**Directions for this task**.
Below are some records. Return exactly the lines from the one containing "none -> orange brick J3:L3 level 1" through the one containing "none -> green tile J9 level 4", both included, and only those.

**Working data**.
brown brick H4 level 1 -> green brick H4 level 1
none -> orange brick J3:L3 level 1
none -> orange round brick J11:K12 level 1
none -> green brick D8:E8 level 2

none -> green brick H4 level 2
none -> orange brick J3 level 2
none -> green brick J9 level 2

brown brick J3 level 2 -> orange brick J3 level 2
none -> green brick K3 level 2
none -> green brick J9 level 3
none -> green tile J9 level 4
---
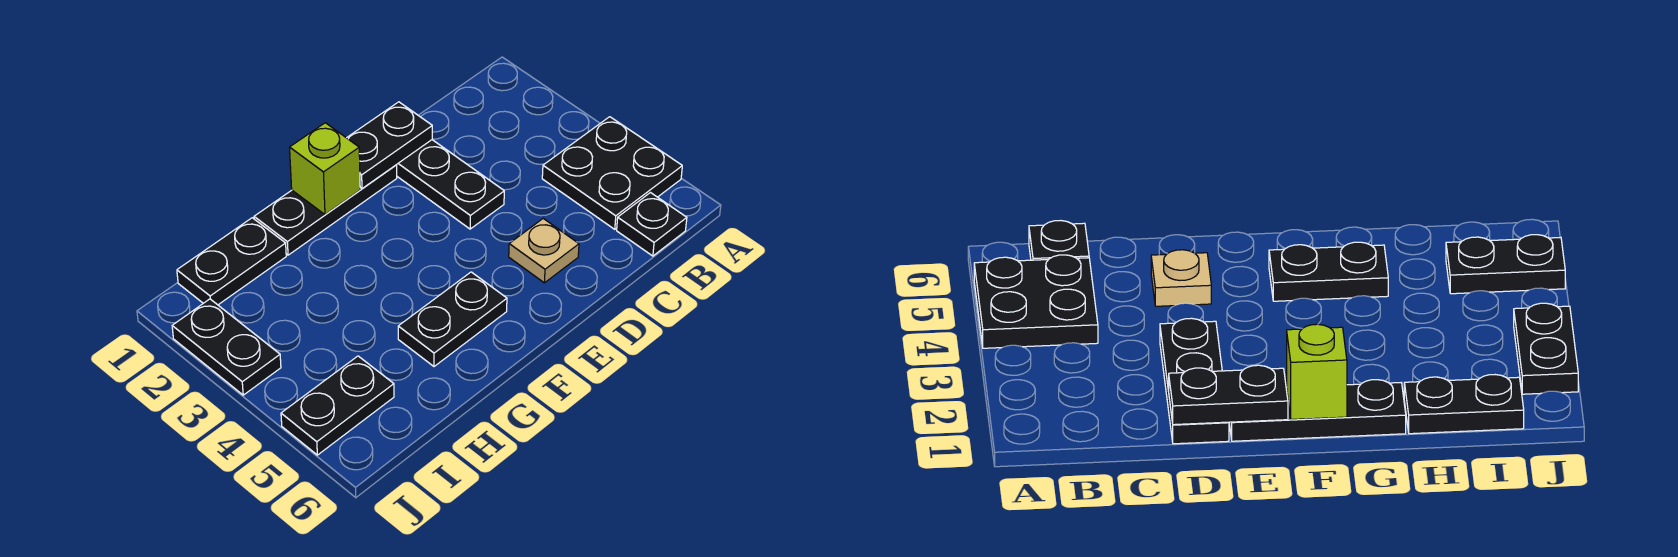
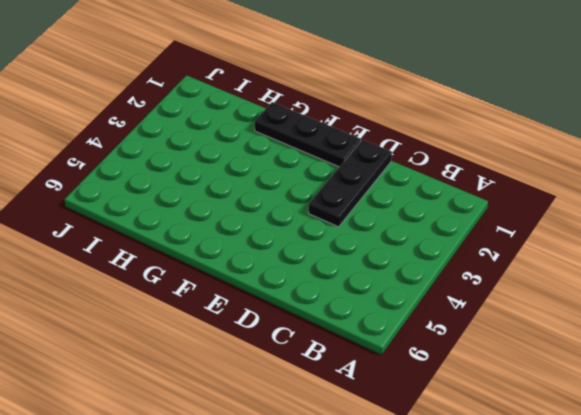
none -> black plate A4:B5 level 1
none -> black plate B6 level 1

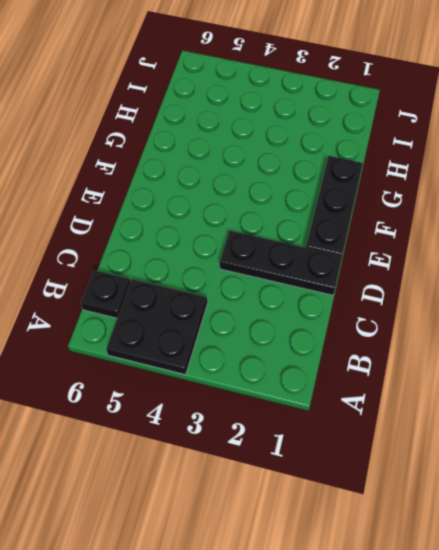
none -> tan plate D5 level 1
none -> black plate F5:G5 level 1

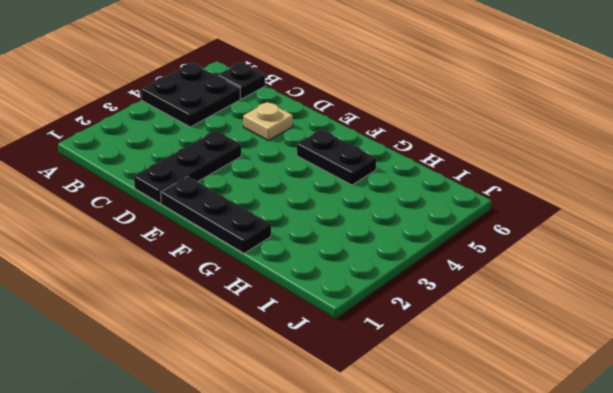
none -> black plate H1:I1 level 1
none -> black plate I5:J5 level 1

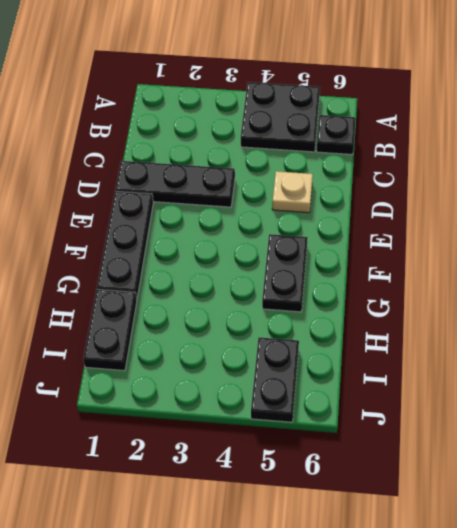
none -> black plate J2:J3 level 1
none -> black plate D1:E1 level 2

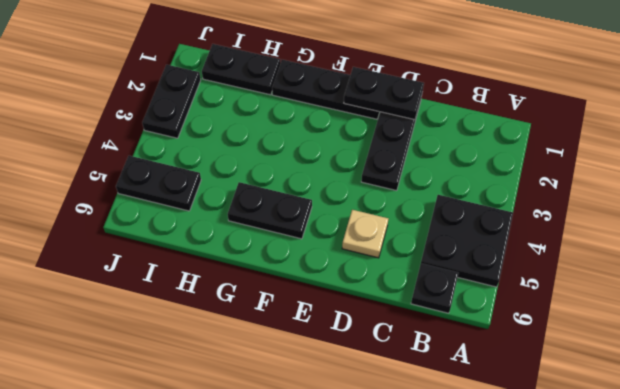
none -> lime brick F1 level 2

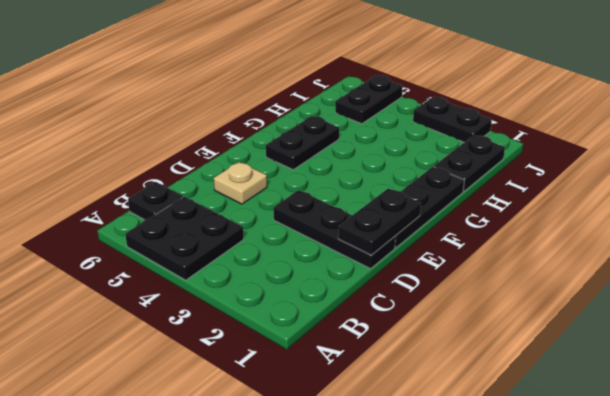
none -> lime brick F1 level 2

**Solved problem**.
none -> orange brick J3:L3 level 1
none -> orange round brick J11:K12 level 1
none -> green brick D8:E8 level 2

none -> green brick H4 level 2
none -> orange brick J3 level 2
none -> green brick J9 level 2

brown brick J3 level 2 -> orange brick J3 level 2
none -> green brick K3 level 2
none -> green brick J9 level 3
none -> green tile J9 level 4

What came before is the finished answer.